• What you have to do: Format the lines of these records as a JSON list of strings, one string per line, with blank lines omitted. Leave the pictures out of your answer.

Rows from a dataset

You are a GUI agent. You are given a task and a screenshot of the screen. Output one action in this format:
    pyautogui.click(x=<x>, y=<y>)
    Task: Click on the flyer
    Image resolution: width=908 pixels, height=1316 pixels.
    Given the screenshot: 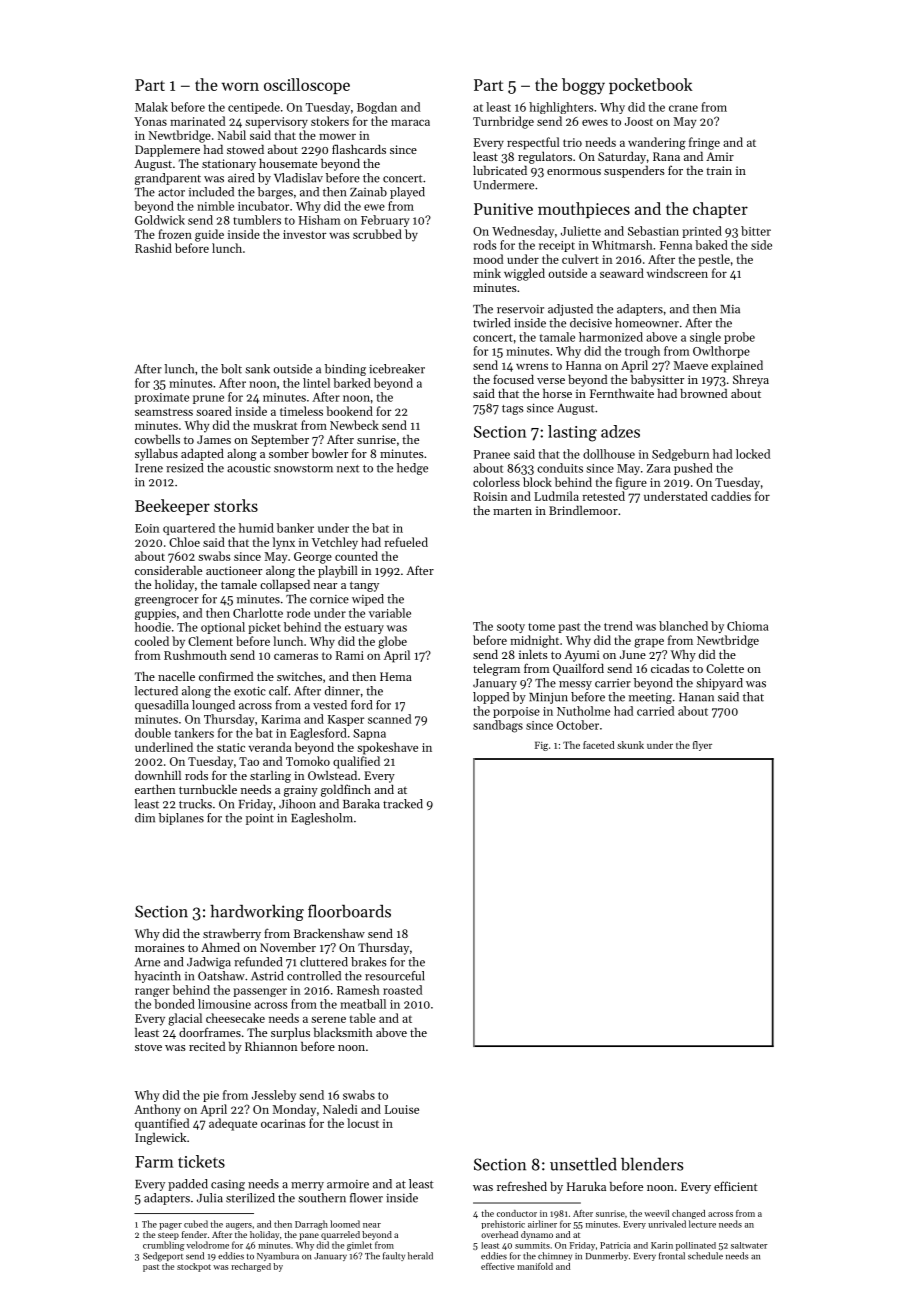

• Written answer:
[
  "You are a GUI agent. You are given a task and a screenshot of the screen. Output one action in this format:",
  "    pyautogui.click(x=<x>, y=<y>)",
  "    Task: Click on the flyer",
  "    Image resolution: width=908 pixels, height=1316 pixels.",
  "    Given the screenshot: "
]